§ Problem to solve
Please copy every line with the string "pawn" from the entries below.

(Scene comparison data)
....................
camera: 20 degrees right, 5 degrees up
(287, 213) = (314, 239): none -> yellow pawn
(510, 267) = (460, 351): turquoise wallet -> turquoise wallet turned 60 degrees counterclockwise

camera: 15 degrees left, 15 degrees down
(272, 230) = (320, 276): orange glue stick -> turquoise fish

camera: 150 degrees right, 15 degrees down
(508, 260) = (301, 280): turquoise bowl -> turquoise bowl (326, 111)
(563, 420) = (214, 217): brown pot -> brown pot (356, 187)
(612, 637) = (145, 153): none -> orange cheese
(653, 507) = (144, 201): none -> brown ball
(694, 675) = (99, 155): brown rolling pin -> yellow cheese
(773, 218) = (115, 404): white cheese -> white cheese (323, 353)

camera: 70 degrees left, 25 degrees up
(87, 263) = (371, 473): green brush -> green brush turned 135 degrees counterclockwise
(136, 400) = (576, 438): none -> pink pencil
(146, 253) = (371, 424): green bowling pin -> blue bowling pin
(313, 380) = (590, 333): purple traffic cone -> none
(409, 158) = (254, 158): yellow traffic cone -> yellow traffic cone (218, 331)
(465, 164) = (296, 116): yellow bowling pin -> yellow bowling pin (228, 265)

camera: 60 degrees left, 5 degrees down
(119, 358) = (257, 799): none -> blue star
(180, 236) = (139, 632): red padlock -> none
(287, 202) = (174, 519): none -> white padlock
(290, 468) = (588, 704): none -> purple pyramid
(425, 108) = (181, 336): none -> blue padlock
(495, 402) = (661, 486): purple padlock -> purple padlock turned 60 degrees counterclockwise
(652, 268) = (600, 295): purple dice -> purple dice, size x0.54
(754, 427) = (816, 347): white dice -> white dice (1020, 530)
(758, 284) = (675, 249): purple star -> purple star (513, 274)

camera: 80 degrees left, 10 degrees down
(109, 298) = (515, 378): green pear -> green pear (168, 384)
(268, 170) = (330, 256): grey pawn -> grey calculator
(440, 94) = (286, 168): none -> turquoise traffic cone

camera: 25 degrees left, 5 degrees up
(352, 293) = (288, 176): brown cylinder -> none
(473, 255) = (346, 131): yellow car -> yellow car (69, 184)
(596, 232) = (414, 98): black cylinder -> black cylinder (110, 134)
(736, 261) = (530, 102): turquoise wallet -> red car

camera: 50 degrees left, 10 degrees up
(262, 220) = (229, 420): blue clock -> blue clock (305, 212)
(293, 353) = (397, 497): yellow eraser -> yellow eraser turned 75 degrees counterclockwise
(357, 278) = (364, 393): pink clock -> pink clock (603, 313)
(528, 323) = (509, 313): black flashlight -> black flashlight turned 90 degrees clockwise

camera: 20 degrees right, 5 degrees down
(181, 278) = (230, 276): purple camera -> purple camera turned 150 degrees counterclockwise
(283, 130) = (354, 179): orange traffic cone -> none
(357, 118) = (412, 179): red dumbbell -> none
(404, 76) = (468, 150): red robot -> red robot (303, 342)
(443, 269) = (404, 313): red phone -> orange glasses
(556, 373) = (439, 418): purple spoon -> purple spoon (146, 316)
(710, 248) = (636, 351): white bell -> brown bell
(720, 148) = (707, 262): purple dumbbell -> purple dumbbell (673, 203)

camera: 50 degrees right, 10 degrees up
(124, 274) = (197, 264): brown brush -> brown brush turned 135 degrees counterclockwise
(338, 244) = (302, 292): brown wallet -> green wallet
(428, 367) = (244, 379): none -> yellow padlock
....................
§ Written solution
(287, 213) = (314, 239): none -> yellow pawn
(268, 170) = (330, 256): grey pawn -> grey calculator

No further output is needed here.